** Instructions to follow **
Retype, without pictures, the line holding "yellow brick E3:E4" and each line below it through the final line.

[Object state comparisons]
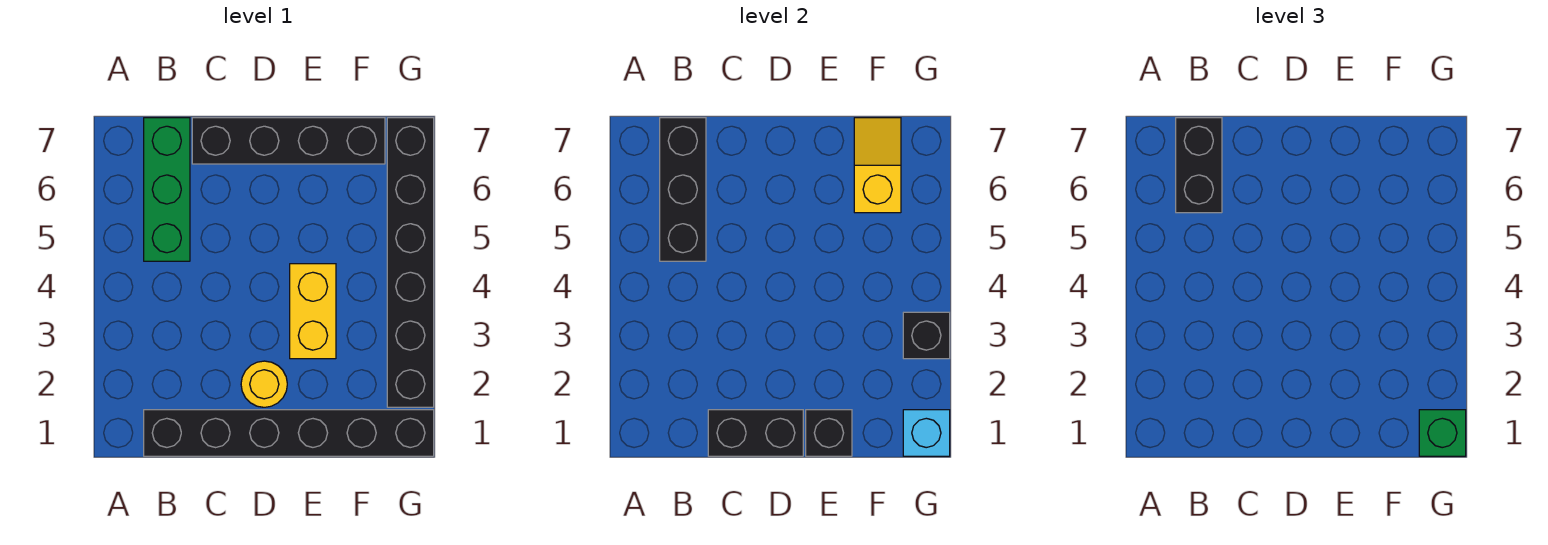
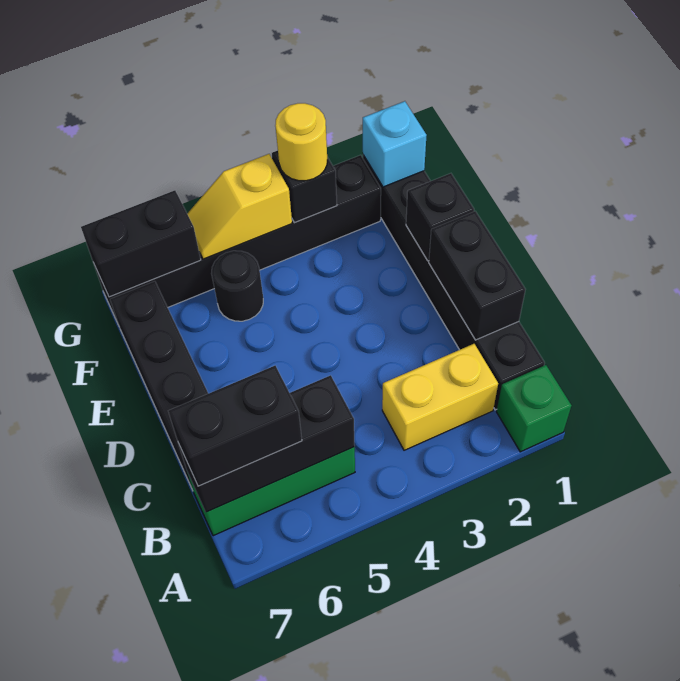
yellow round brick D2 level 1 -> yellow round brick G3 level 3
yellow brick E3:E4 level 1 -> yellow brick B2:B3 level 1
none -> black round brick F5 level 1
yellow slope F6:F7 level 2 top 6 -> yellow slope G4:G5 level 2 top 4
green brick G1 level 3 -> green brick A1 level 1
none -> black brick G6:G7 level 2

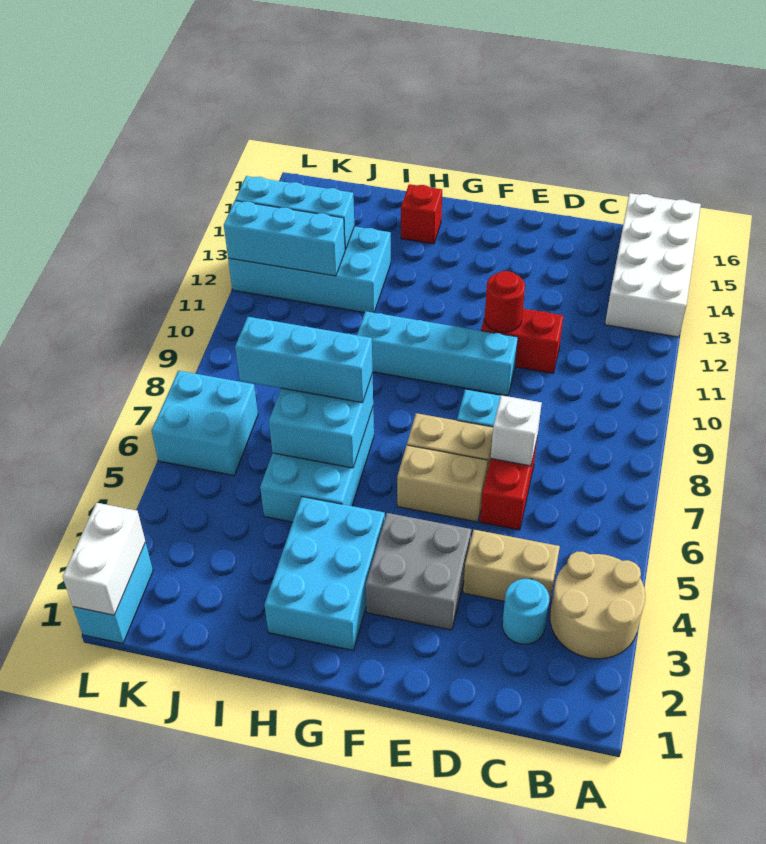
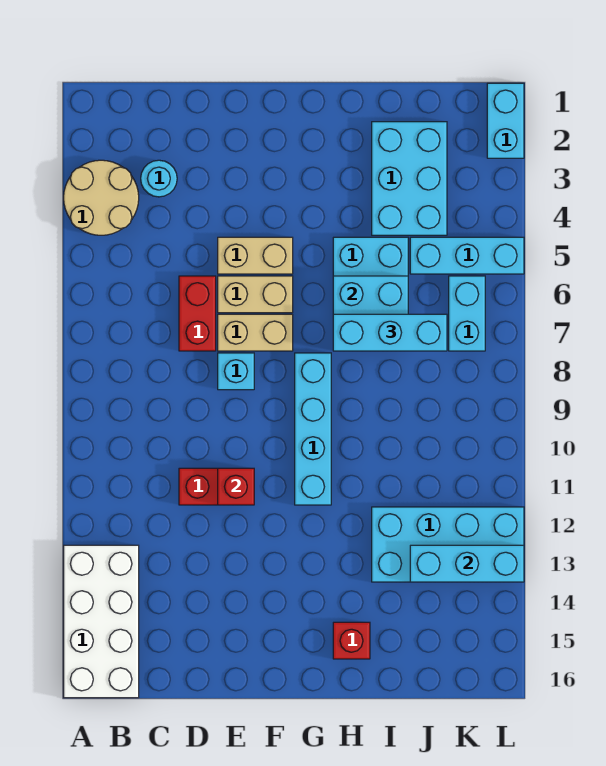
tan brick C4:D4 level 1 -> tan brick E5:F5 level 1
white brick D7 level 2 -> none
grey brick E3:F4 level 1 -> none
cyan brick E10:H10 level 1 -> cyan brick G8:G11 level 1
red round brick E11 level 2 -> red brick E11 level 2
cyan brick G2:H4 level 1 -> cyan brick I2:J4 level 1
cyan brick J12:L12 level 2 -> cyan brick J5:L5 level 1
cyan brick K6:L7 level 1 -> cyan brick K6:K7 level 1
white brick L1:L2 level 2 -> none

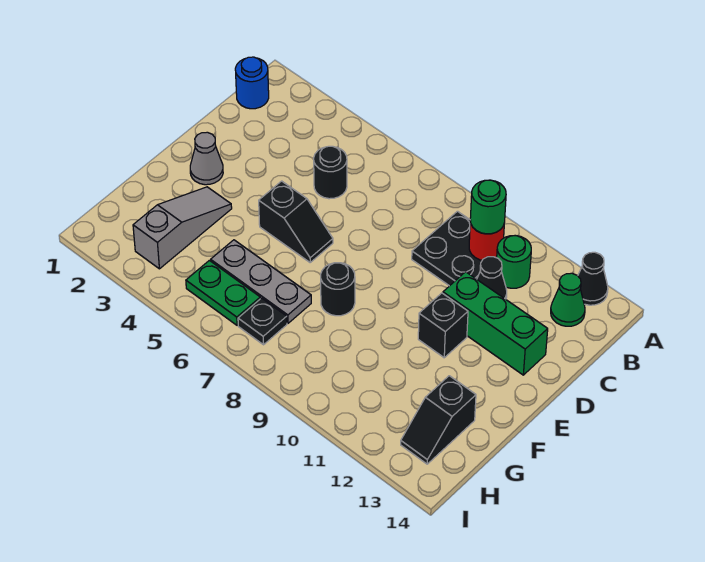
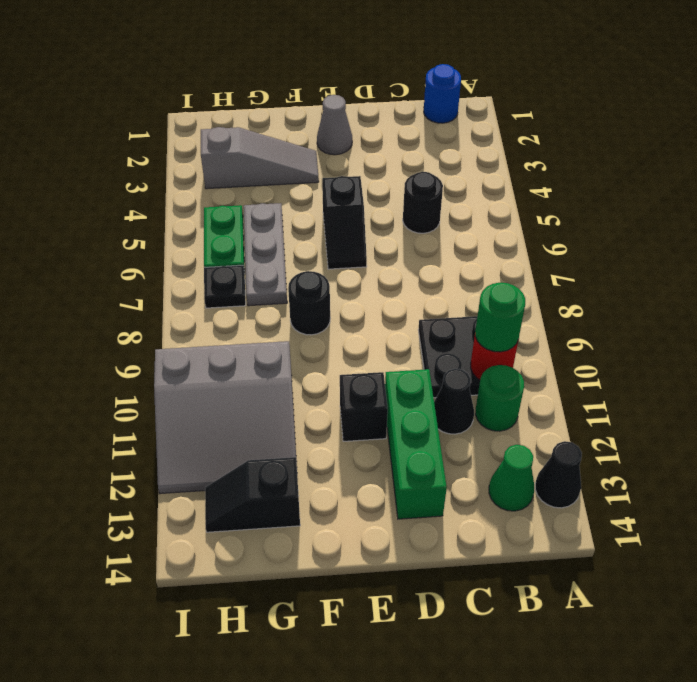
none -> grey slope G10:I12 level 1 top 10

** Answer **
yellow brick E3:E4 level 1 -> yellow brick B2:B3 level 1
none -> black round brick F5 level 1
yellow slope F6:F7 level 2 top 6 -> yellow slope G4:G5 level 2 top 4
green brick G1 level 3 -> green brick A1 level 1
none -> black brick G6:G7 level 2

tan brick C4:D4 level 1 -> tan brick E5:F5 level 1
white brick D7 level 2 -> none
grey brick E3:F4 level 1 -> none
cyan brick E10:H10 level 1 -> cyan brick G8:G11 level 1
red round brick E11 level 2 -> red brick E11 level 2
cyan brick G2:H4 level 1 -> cyan brick I2:J4 level 1
cyan brick J12:L12 level 2 -> cyan brick J5:L5 level 1
cyan brick K6:L7 level 1 -> cyan brick K6:K7 level 1
white brick L1:L2 level 2 -> none

none -> grey slope G10:I12 level 1 top 10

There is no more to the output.